-- Start Given information --

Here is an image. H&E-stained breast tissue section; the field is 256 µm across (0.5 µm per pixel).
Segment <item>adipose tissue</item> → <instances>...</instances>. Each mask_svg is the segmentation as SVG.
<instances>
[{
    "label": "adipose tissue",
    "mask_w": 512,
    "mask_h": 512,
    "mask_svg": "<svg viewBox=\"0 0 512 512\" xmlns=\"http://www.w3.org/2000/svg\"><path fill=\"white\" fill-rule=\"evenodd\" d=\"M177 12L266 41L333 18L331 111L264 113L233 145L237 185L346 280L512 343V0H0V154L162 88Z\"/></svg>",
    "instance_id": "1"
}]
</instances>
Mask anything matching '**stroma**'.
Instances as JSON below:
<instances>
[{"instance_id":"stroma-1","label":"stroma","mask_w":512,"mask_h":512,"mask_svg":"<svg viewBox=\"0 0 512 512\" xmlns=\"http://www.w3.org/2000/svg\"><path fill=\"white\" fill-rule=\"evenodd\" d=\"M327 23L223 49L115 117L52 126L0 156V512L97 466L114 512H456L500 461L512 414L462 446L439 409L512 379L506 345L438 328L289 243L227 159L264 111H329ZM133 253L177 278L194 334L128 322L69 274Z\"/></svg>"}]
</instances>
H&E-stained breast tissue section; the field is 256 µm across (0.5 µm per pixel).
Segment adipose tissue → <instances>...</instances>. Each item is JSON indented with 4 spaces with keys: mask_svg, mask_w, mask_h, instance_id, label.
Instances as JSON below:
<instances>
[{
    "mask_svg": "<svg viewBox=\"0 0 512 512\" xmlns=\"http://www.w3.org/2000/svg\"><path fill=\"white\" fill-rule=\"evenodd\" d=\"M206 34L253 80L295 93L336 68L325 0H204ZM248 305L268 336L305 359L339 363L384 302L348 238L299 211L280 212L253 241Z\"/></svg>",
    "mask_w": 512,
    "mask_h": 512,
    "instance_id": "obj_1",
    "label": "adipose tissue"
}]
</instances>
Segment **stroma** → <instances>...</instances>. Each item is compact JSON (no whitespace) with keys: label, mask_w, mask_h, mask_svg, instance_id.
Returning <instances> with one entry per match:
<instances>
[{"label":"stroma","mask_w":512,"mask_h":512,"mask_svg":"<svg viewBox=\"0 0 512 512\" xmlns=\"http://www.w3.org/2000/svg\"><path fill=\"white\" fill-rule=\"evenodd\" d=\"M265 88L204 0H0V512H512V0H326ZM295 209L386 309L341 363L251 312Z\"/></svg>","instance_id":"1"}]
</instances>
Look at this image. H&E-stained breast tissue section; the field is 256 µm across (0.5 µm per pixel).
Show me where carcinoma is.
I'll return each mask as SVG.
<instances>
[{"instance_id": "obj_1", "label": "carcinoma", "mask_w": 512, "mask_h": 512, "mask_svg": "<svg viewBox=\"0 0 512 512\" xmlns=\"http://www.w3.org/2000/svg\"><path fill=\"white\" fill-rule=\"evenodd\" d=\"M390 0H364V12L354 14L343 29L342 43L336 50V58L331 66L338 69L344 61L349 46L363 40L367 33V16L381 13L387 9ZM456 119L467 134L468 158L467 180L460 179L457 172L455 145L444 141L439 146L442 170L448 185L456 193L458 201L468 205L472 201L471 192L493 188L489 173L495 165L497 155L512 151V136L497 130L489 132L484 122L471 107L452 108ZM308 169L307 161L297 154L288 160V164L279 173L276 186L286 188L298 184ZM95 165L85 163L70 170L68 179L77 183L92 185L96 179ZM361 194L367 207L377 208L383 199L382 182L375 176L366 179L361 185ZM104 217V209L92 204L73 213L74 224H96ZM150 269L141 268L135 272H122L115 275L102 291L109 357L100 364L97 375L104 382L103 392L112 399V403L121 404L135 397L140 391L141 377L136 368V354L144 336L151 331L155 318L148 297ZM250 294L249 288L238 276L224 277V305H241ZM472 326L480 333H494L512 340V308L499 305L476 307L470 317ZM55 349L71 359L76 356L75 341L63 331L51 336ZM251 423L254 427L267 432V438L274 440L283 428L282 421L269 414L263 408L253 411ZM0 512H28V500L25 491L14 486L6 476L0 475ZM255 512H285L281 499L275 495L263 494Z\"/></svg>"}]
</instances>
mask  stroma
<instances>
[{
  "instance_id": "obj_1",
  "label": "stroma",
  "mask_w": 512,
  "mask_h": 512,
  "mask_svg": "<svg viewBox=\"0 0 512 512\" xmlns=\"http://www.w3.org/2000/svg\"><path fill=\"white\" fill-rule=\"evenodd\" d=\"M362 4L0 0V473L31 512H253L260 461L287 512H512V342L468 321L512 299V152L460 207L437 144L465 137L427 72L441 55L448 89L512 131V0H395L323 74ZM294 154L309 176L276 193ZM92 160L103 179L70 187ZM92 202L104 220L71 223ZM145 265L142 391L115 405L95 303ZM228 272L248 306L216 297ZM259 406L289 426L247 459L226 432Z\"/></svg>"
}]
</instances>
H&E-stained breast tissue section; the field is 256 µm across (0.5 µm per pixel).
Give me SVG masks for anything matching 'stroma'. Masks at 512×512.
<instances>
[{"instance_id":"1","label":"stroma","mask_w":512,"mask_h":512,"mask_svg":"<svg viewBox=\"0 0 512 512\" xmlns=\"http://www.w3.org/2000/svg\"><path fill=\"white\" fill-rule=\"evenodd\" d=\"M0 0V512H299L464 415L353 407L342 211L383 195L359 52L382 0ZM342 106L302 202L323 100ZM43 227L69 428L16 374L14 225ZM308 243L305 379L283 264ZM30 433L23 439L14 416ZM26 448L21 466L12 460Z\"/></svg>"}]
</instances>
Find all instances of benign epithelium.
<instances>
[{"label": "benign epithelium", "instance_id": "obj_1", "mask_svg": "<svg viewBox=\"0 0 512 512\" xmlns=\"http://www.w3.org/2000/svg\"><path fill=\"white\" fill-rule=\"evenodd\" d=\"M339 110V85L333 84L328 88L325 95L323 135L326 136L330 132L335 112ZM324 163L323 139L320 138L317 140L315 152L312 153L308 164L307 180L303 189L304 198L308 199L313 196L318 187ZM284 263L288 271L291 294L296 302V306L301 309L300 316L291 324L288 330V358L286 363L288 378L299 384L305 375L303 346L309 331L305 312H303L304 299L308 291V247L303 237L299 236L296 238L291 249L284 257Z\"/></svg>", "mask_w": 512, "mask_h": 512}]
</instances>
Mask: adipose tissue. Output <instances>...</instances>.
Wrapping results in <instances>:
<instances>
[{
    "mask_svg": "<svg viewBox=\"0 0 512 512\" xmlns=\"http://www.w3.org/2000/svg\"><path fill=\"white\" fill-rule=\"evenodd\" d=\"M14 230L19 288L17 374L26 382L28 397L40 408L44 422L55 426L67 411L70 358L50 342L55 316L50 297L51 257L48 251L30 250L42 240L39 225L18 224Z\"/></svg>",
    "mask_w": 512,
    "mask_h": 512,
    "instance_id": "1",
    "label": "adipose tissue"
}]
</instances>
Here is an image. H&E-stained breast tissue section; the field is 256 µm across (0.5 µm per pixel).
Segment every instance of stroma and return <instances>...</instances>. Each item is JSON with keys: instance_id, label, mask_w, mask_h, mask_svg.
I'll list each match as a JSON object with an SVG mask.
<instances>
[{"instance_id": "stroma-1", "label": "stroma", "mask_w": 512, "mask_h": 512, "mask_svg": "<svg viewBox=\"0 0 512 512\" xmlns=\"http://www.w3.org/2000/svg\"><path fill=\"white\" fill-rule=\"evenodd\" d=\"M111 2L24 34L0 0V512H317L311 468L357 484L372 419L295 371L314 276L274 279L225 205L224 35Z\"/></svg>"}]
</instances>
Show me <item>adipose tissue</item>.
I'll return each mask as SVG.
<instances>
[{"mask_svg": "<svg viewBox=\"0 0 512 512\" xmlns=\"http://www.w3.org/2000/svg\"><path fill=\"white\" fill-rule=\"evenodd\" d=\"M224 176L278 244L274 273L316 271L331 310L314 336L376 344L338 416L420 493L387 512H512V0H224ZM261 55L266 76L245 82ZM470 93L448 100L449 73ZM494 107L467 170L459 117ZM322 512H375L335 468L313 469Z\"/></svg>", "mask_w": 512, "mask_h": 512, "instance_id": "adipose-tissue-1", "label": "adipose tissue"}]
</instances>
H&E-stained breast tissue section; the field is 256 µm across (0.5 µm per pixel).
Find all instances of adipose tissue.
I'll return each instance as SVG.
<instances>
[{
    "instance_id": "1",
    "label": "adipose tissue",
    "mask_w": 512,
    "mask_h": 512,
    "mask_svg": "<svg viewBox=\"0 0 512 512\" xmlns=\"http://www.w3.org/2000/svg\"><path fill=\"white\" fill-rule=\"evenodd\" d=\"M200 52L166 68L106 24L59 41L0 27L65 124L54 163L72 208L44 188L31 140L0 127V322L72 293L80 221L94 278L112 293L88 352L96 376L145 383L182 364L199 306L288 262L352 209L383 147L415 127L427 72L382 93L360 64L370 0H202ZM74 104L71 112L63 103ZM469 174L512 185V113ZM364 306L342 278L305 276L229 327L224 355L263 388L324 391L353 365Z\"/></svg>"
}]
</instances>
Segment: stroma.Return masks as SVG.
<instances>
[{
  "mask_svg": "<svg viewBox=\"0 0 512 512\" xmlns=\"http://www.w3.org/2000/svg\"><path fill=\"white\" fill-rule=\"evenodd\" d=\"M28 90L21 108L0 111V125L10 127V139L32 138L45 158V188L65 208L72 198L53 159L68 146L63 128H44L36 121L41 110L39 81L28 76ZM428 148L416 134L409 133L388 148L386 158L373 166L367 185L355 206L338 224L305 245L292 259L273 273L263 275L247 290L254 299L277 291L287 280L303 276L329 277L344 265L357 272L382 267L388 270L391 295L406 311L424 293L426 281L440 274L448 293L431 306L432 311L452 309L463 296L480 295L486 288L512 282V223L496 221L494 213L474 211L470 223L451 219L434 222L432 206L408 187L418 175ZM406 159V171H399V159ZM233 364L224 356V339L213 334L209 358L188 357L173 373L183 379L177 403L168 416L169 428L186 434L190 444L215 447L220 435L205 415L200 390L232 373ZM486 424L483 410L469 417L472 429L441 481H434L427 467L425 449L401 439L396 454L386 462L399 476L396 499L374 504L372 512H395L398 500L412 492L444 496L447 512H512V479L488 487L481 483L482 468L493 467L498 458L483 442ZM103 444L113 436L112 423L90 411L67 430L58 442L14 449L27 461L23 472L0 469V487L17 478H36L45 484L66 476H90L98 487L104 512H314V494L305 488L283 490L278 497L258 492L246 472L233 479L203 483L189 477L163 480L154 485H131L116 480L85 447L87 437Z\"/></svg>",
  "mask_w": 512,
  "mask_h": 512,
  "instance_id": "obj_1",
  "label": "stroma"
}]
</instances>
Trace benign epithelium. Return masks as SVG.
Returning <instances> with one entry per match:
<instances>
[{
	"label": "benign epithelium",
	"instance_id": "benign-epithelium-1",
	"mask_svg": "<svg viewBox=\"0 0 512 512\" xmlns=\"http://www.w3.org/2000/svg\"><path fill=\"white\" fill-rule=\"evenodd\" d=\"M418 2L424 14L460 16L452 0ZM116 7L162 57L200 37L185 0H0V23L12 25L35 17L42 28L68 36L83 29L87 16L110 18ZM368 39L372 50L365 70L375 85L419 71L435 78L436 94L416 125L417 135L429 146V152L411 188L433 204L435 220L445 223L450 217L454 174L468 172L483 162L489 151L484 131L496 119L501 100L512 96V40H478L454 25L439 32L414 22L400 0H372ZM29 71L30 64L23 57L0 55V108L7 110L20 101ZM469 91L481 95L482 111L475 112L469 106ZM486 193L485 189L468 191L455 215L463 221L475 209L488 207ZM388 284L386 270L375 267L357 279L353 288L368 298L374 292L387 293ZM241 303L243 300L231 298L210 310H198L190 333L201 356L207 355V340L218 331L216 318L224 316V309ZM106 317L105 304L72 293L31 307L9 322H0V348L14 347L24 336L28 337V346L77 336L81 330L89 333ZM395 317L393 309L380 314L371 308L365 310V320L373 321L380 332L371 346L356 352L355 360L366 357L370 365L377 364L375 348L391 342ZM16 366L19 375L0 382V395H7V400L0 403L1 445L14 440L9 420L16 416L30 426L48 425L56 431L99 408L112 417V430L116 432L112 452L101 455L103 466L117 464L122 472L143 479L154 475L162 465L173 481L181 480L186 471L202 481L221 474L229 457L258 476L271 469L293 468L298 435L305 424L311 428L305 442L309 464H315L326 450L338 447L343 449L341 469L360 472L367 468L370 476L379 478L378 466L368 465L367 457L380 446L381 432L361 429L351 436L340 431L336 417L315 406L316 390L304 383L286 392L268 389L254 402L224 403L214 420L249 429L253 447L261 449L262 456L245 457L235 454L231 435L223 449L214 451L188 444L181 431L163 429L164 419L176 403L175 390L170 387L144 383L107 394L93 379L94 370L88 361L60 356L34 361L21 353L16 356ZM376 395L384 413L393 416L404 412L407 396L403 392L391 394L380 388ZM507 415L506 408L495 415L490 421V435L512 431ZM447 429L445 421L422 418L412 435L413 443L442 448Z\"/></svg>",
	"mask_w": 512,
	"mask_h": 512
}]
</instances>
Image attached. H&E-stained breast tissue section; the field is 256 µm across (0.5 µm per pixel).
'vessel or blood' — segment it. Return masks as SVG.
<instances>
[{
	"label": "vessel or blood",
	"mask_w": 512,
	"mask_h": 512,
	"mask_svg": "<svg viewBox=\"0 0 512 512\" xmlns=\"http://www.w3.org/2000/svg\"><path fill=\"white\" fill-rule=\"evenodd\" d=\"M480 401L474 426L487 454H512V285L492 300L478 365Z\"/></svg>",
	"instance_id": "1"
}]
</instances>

-- End Given information --

◆ Aim of the task
Print, please, the lines from the first line of the material through the line that contains "Look at this", exactly as written and with nothing added.

◆ Task output
Here is an image. H&E-stained breast tissue section; the field is 256 µm across (0.5 µm per pixel).
Segment <item>adipose tissue</item> → <instances>...</instances>. Each mask_svg is the segmentation as SVG.
<instances>
[{
    "label": "adipose tissue",
    "mask_w": 512,
    "mask_h": 512,
    "mask_svg": "<svg viewBox=\"0 0 512 512\" xmlns=\"http://www.w3.org/2000/svg\"><path fill=\"white\" fill-rule=\"evenodd\" d=\"M177 12L266 41L333 18L331 111L264 113L233 145L237 185L346 280L512 343V0H0V154L162 88Z\"/></svg>",
    "instance_id": "1"
}]
</instances>
Mask anything matching '**stroma**'.
Instances as JSON below:
<instances>
[{"instance_id":"stroma-1","label":"stroma","mask_w":512,"mask_h":512,"mask_svg":"<svg viewBox=\"0 0 512 512\" xmlns=\"http://www.w3.org/2000/svg\"><path fill=\"white\" fill-rule=\"evenodd\" d=\"M327 23L223 49L115 117L52 126L0 156V512L97 466L114 512H456L500 461L512 414L462 446L439 409L512 379L506 345L438 328L289 243L227 159L264 111H329ZM133 253L177 278L194 334L128 322L69 274Z\"/></svg>"}]
</instances>
H&E-stained breast tissue section; the field is 256 µm across (0.5 µm per pixel).
Segment adipose tissue → <instances>...</instances>. Each item is JSON indented with 4 spaces with keys: mask_svg, mask_w, mask_h, instance_id, label.
Instances as JSON below:
<instances>
[{
    "mask_svg": "<svg viewBox=\"0 0 512 512\" xmlns=\"http://www.w3.org/2000/svg\"><path fill=\"white\" fill-rule=\"evenodd\" d=\"M206 34L253 80L295 93L336 68L325 0H204ZM248 305L268 336L305 359L339 363L384 302L348 238L299 211L280 212L253 241Z\"/></svg>",
    "mask_w": 512,
    "mask_h": 512,
    "instance_id": "obj_1",
    "label": "adipose tissue"
}]
</instances>
Segment **stroma** → <instances>...</instances>. Each item is compact JSON (no whitespace) with keys: label, mask_w, mask_h, mask_svg, instance_id.
Returning <instances> with one entry per match:
<instances>
[{"label":"stroma","mask_w":512,"mask_h":512,"mask_svg":"<svg viewBox=\"0 0 512 512\" xmlns=\"http://www.w3.org/2000/svg\"><path fill=\"white\" fill-rule=\"evenodd\" d=\"M265 88L204 0H0V512H512V0H326ZM295 209L386 309L341 363L251 312Z\"/></svg>","instance_id":"1"}]
</instances>
Look at this image. H&E-stained breast tissue section; the field is 256 µm across (0.5 µm per pixel).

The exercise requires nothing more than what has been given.